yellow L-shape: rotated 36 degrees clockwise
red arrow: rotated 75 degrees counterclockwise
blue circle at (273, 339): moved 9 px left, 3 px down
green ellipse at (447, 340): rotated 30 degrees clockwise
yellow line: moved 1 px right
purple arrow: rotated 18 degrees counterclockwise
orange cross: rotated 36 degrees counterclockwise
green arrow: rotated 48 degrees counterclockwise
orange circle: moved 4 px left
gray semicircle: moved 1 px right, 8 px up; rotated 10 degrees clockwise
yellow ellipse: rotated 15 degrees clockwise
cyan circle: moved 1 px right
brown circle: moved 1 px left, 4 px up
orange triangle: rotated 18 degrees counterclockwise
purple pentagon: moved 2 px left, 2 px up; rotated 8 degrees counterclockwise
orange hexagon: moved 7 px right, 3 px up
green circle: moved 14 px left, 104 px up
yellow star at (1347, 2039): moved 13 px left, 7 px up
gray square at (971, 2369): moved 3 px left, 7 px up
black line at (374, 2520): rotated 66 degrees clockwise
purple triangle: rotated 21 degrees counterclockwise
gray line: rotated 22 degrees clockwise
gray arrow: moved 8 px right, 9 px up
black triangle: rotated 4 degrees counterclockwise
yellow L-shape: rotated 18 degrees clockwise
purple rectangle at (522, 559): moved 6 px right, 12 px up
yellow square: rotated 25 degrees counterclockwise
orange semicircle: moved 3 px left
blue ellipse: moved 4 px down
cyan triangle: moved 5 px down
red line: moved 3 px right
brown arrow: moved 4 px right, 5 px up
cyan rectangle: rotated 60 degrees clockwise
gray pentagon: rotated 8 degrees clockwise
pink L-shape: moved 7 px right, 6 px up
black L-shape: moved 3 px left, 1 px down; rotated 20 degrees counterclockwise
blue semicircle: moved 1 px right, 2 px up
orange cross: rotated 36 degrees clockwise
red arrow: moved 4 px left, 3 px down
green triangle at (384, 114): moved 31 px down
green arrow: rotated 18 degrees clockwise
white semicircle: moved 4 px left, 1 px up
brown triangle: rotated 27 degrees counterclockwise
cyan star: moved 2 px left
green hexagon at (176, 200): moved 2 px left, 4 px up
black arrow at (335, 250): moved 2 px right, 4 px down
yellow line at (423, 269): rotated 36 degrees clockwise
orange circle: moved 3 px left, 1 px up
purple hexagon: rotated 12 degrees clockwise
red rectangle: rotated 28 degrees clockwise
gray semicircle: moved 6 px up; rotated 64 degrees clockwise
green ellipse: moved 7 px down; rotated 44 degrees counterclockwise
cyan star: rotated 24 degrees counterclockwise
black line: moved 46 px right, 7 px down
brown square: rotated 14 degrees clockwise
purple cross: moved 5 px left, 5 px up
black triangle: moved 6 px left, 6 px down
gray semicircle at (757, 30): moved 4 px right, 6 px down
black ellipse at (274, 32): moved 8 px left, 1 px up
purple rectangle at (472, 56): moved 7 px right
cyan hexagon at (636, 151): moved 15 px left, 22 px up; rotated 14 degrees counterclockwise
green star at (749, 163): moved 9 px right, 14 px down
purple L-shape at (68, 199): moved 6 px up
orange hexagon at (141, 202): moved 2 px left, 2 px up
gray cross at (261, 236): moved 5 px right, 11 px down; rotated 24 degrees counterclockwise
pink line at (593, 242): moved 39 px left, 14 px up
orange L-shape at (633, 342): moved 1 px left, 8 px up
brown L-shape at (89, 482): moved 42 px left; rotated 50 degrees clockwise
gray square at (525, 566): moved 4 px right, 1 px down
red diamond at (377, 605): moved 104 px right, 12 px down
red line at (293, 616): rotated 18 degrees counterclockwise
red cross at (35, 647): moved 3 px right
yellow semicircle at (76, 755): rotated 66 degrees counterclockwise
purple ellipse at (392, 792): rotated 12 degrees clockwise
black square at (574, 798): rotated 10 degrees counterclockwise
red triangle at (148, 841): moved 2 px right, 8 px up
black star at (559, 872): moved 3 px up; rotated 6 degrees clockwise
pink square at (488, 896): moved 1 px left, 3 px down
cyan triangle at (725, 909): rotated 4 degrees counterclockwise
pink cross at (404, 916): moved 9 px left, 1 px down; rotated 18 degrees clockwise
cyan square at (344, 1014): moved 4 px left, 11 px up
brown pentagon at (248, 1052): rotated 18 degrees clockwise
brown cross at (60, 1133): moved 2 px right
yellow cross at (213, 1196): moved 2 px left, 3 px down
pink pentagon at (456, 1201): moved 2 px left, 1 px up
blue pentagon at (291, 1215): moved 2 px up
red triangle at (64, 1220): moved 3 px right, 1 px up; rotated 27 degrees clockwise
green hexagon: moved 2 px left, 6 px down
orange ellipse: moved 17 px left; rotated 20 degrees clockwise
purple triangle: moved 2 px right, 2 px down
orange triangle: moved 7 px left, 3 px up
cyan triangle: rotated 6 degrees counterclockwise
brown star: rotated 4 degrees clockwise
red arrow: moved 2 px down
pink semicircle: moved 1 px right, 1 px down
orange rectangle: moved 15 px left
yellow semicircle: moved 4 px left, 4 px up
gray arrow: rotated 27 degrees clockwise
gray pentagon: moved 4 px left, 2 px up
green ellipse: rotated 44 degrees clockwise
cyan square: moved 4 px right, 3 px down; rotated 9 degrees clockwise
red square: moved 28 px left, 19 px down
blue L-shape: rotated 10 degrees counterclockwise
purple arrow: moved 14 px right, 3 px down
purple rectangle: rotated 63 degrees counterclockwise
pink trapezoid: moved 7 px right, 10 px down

• • • •

Work required: In the entries above, one line contains "purple rectangle at (522, 559): moved" and another contains "red diamond at". Reproduce exactly those two lines and the lines between them, nothing else.

Answer box:
purple rectangle at (522, 559): moved 6 px right, 12 px up
yellow square: rotated 25 degrees counterclockwise
orange semicircle: moved 3 px left
blue ellipse: moved 4 px down
cyan triangle: moved 5 px down
red line: moved 3 px right
brown arrow: moved 4 px right, 5 px up
cyan rectangle: rotated 60 degrees clockwise
gray pentagon: rotated 8 degrees clockwise
pink L-shape: moved 7 px right, 6 px up
black L-shape: moved 3 px left, 1 px down; rotated 20 degrees counterclockwise
blue semicircle: moved 1 px right, 2 px up
orange cross: rotated 36 degrees clockwise
red arrow: moved 4 px left, 3 px down
green triangle at (384, 114): moved 31 px down
green arrow: rotated 18 degrees clockwise
white semicircle: moved 4 px left, 1 px up
brown triangle: rotated 27 degrees counterclockwise
cyan star: moved 2 px left
green hexagon at (176, 200): moved 2 px left, 4 px up
black arrow at (335, 250): moved 2 px right, 4 px down
yellow line at (423, 269): rotated 36 degrees clockwise
orange circle: moved 3 px left, 1 px up
purple hexagon: rotated 12 degrees clockwise
red rectangle: rotated 28 degrees clockwise
gray semicircle: moved 6 px up; rotated 64 degrees clockwise
green ellipse: moved 7 px down; rotated 44 degrees counterclockwise
cyan star: rotated 24 degrees counterclockwise
black line: moved 46 px right, 7 px down
brown square: rotated 14 degrees clockwise
purple cross: moved 5 px left, 5 px up
black triangle: moved 6 px left, 6 px down
gray semicircle at (757, 30): moved 4 px right, 6 px down
black ellipse at (274, 32): moved 8 px left, 1 px up
purple rectangle at (472, 56): moved 7 px right
cyan hexagon at (636, 151): moved 15 px left, 22 px up; rotated 14 degrees counterclockwise
green star at (749, 163): moved 9 px right, 14 px down
purple L-shape at (68, 199): moved 6 px up
orange hexagon at (141, 202): moved 2 px left, 2 px up
gray cross at (261, 236): moved 5 px right, 11 px down; rotated 24 degrees counterclockwise
pink line at (593, 242): moved 39 px left, 14 px up
orange L-shape at (633, 342): moved 1 px left, 8 px up
brown L-shape at (89, 482): moved 42 px left; rotated 50 degrees clockwise
gray square at (525, 566): moved 4 px right, 1 px down
red diamond at (377, 605): moved 104 px right, 12 px down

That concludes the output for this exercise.